++++ MATERIAL PROVIDED ++++
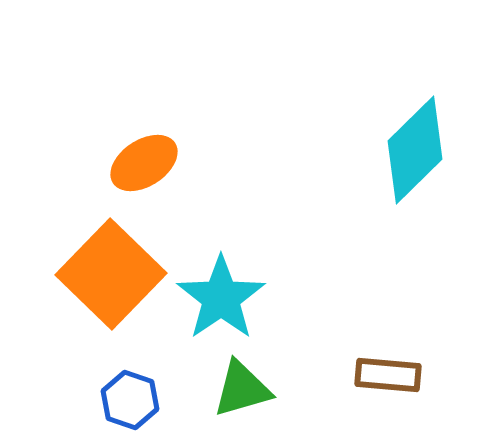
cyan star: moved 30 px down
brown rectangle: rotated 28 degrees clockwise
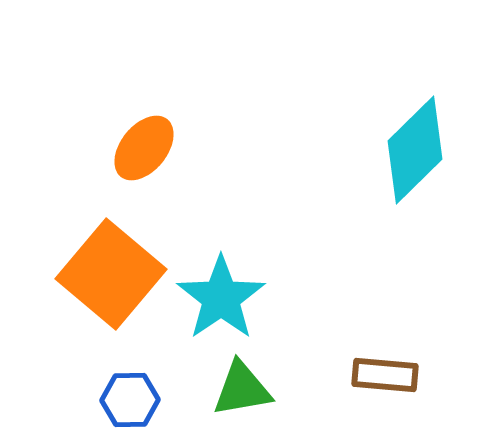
orange ellipse: moved 15 px up; rotated 18 degrees counterclockwise
orange square: rotated 4 degrees counterclockwise
brown rectangle: moved 3 px left
green triangle: rotated 6 degrees clockwise
blue hexagon: rotated 20 degrees counterclockwise
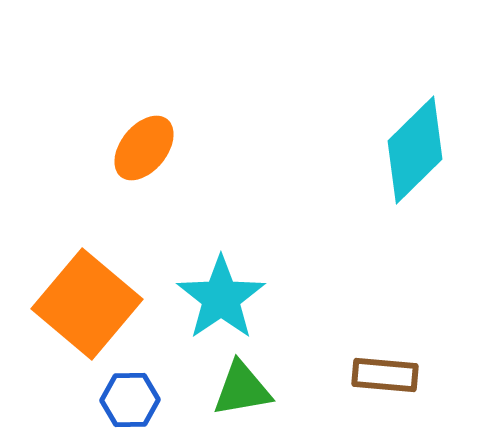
orange square: moved 24 px left, 30 px down
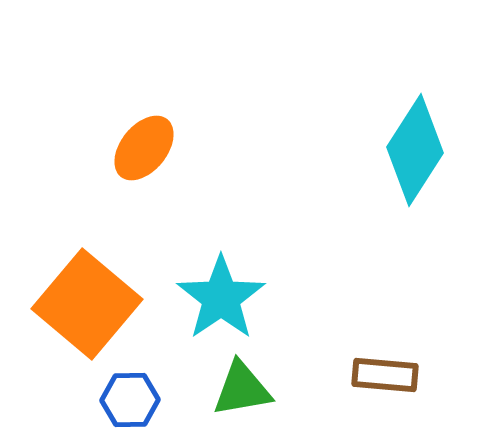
cyan diamond: rotated 13 degrees counterclockwise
++++
## EXERCISE DIRECTIONS
Copy every line of the movement notes in the material above word for word, leaving out the picture lines.

## RIGHT ANSWER
cyan star: moved 30 px down
brown rectangle: rotated 28 degrees clockwise
orange ellipse: moved 15 px up; rotated 18 degrees counterclockwise
orange square: rotated 4 degrees counterclockwise
brown rectangle: moved 3 px left
green triangle: rotated 6 degrees clockwise
blue hexagon: rotated 20 degrees counterclockwise
orange square: moved 24 px left, 30 px down
cyan diamond: rotated 13 degrees counterclockwise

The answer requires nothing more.